WORK REQUIRED: Line by line, set down the records below from the first line through the line containing "turquoise ball: 11 -> 10". Omit the pictures.
Top of RECORDS SUPPLIED
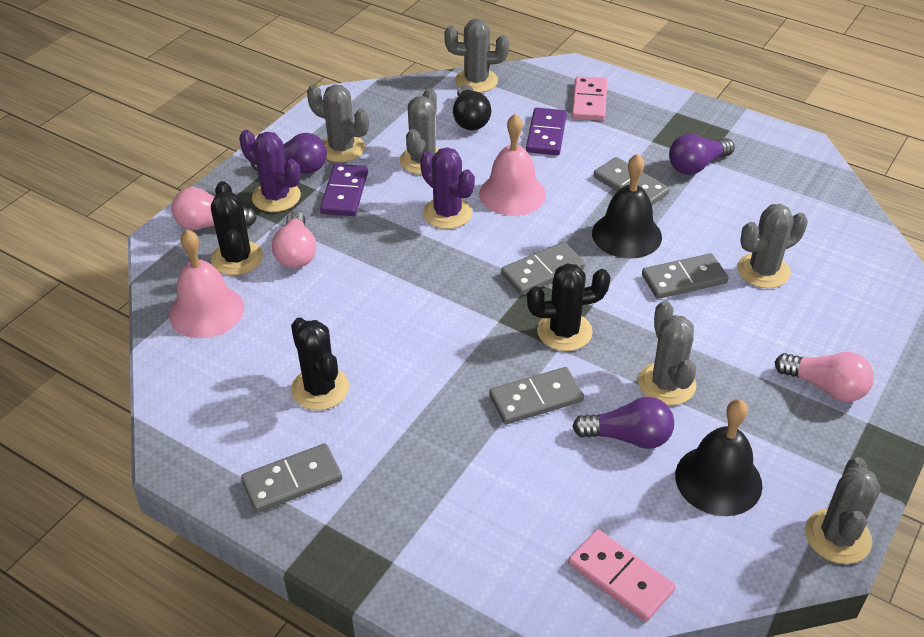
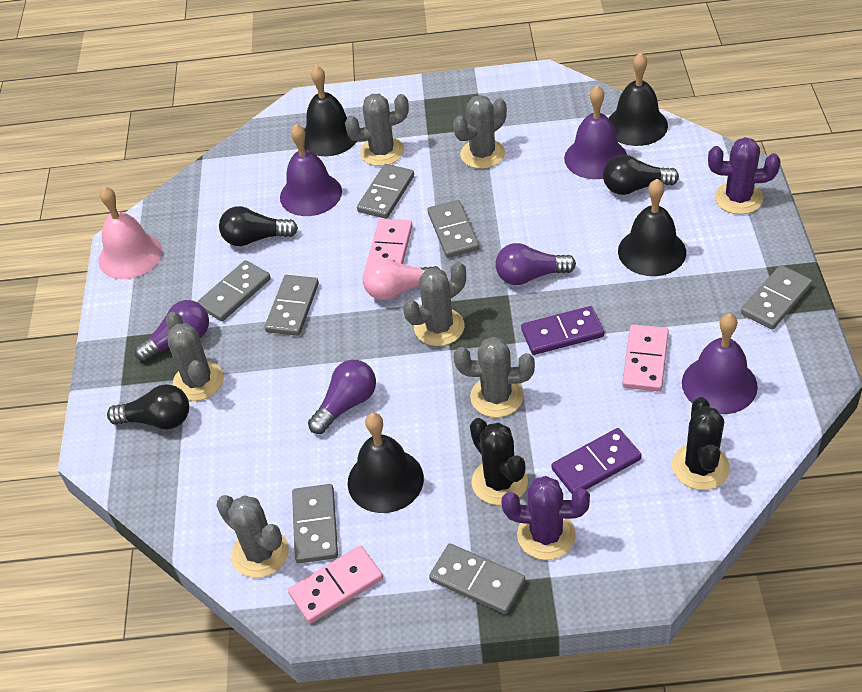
black bell: 2 -> 4
black cactus: 3 -> 2
black light bulb: 1 -> 3
grey domino: 5 -> 7
pink bell: 2 -> 1
pink domino: 2 -> 3
pink light bulb: 3 -> 1
purple bell: 0 -> 3

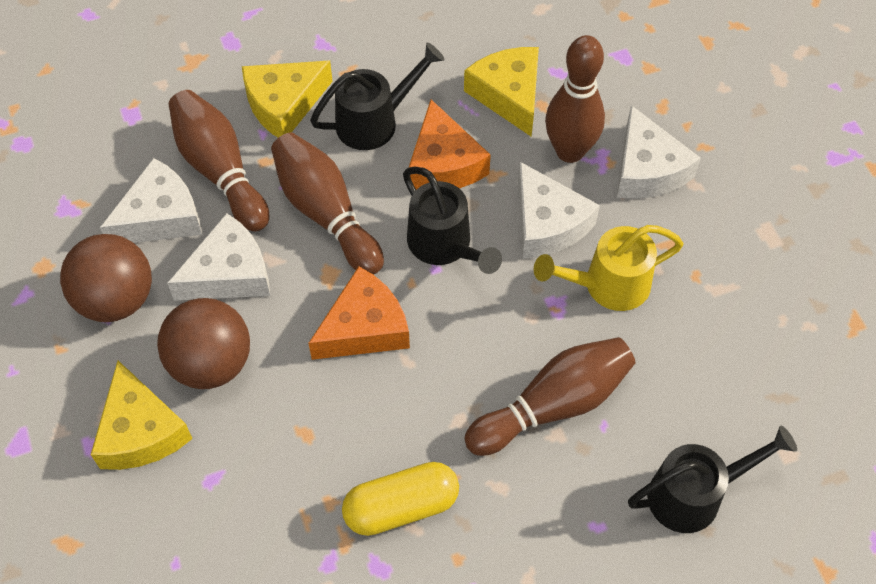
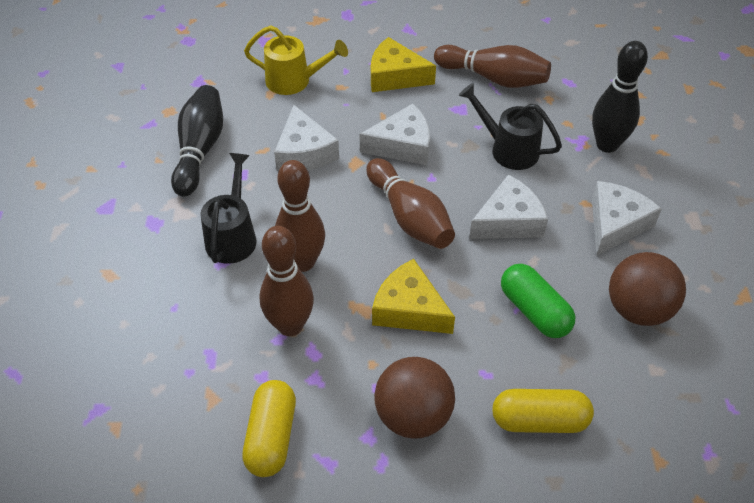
black bowling pin: 0 -> 2
black watering can: 3 -> 2
green capsule: 0 -> 1
orange cheese: 2 -> 0
yellow capsule: 1 -> 2
yellow cheese: 3 -> 2

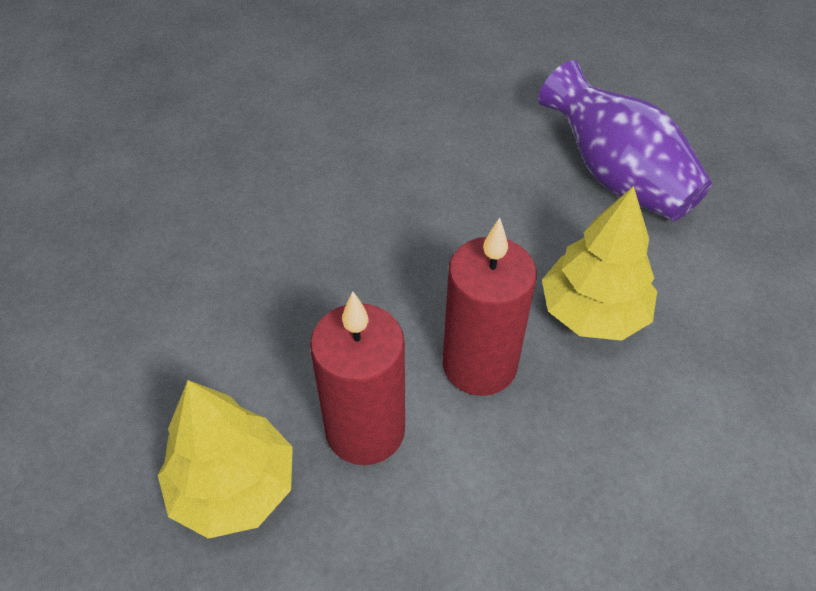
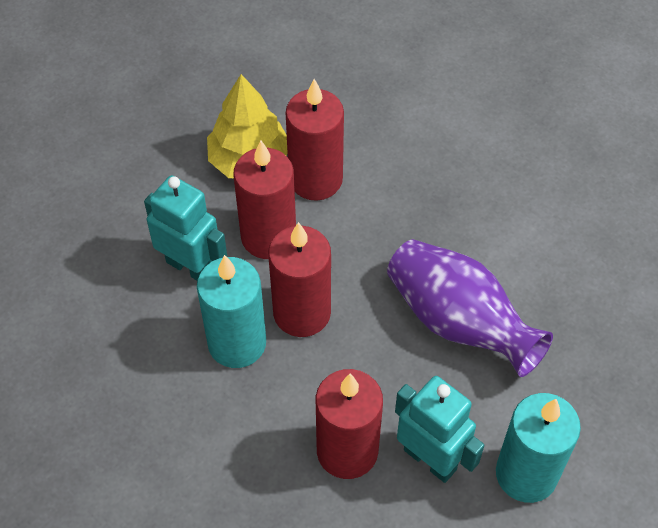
red candle: 2 -> 4
turquoise candle: 0 -> 2
turquoise robot: 0 -> 2
yellow tree: 2 -> 1

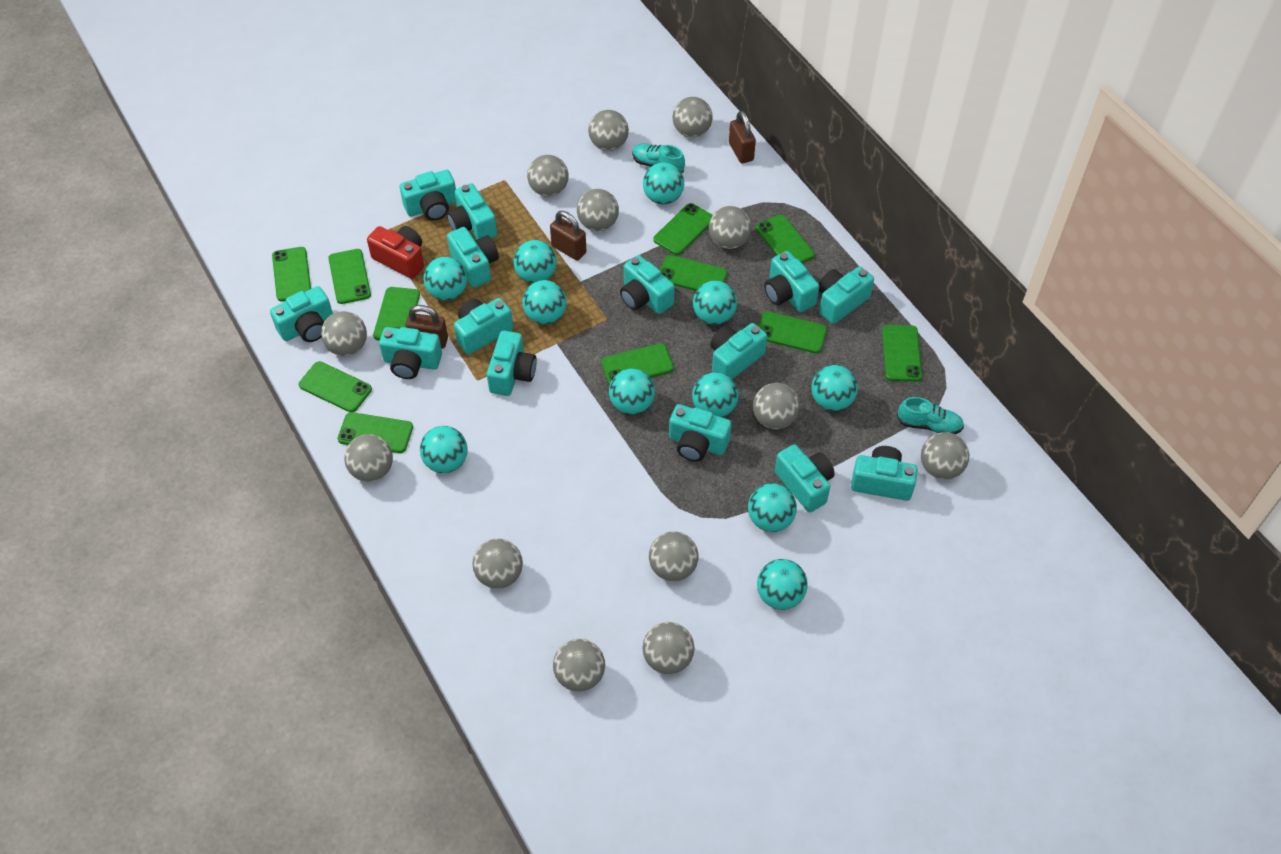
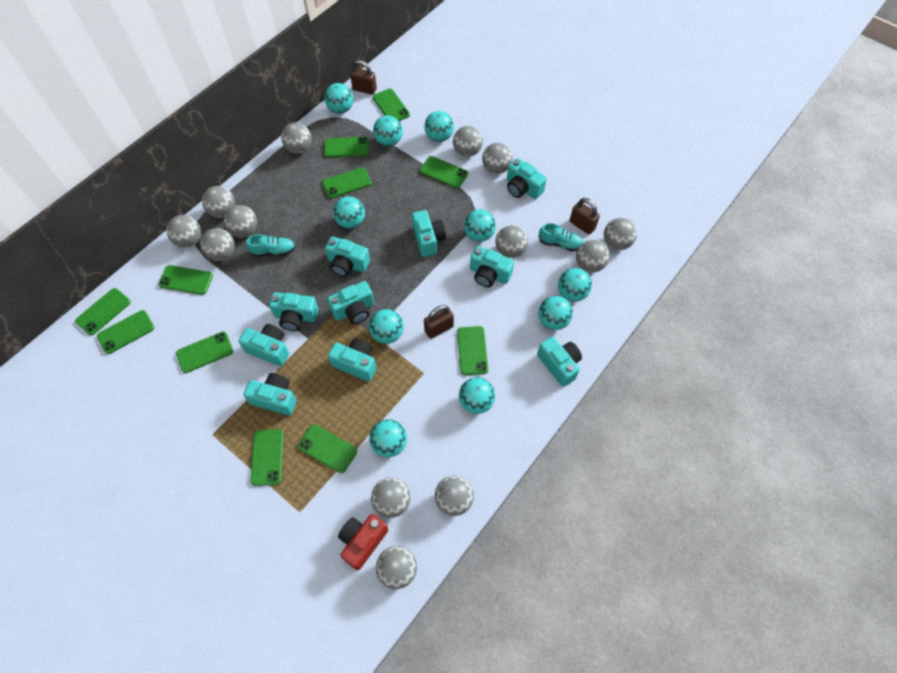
turquoise ball: 11 -> 10
turquoise camera: 14 -> 10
Bottom of RECORDS SUPPLIED
WRITTEN SOLUTION:
black bell: 2 -> 4
black cactus: 3 -> 2
black light bulb: 1 -> 3
grey domino: 5 -> 7
pink bell: 2 -> 1
pink domino: 2 -> 3
pink light bulb: 3 -> 1
purple bell: 0 -> 3

black bowling pin: 0 -> 2
black watering can: 3 -> 2
green capsule: 0 -> 1
orange cheese: 2 -> 0
yellow capsule: 1 -> 2
yellow cheese: 3 -> 2

red candle: 2 -> 4
turquoise candle: 0 -> 2
turquoise robot: 0 -> 2
yellow tree: 2 -> 1

turquoise ball: 11 -> 10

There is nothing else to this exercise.